§ Records supplied:
# # # # #

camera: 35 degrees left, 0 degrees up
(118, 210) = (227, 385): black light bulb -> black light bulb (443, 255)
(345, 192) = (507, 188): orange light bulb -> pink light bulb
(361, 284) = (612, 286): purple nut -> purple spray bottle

# # # # #

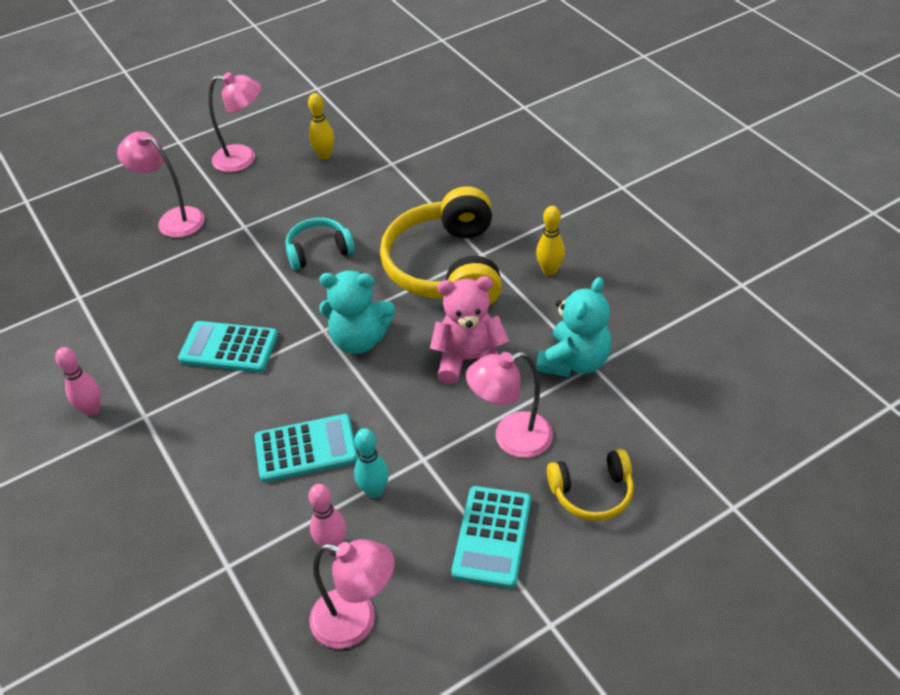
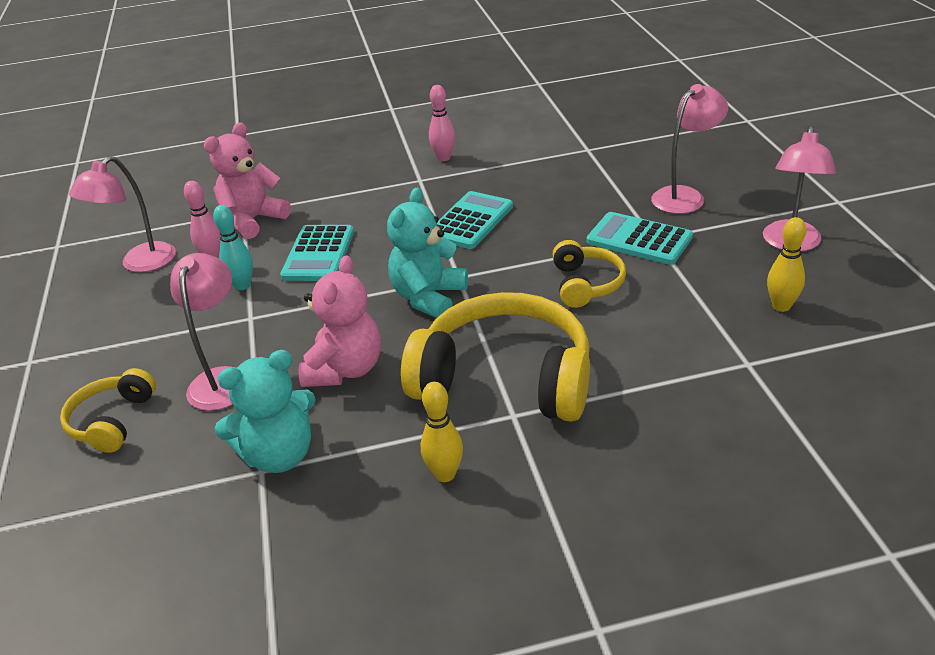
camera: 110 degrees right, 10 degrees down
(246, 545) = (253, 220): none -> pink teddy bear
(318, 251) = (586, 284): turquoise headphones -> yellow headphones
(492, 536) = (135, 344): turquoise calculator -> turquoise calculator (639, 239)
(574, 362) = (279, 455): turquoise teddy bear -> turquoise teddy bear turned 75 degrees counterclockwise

# # # # #

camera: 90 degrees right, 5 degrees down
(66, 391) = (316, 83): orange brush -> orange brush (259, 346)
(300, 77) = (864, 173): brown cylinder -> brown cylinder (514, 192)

# # # # #

§ Work request: Set down only the lines above that fall between the line holding "(246, 545) = (253, 220): none" and the line holding "(574, 362) = (279, 455): turquoise", inclusive, keeping each exact.

§ Solution:
(246, 545) = (253, 220): none -> pink teddy bear
(318, 251) = (586, 284): turquoise headphones -> yellow headphones
(492, 536) = (135, 344): turquoise calculator -> turquoise calculator (639, 239)
(574, 362) = (279, 455): turquoise teddy bear -> turquoise teddy bear turned 75 degrees counterclockwise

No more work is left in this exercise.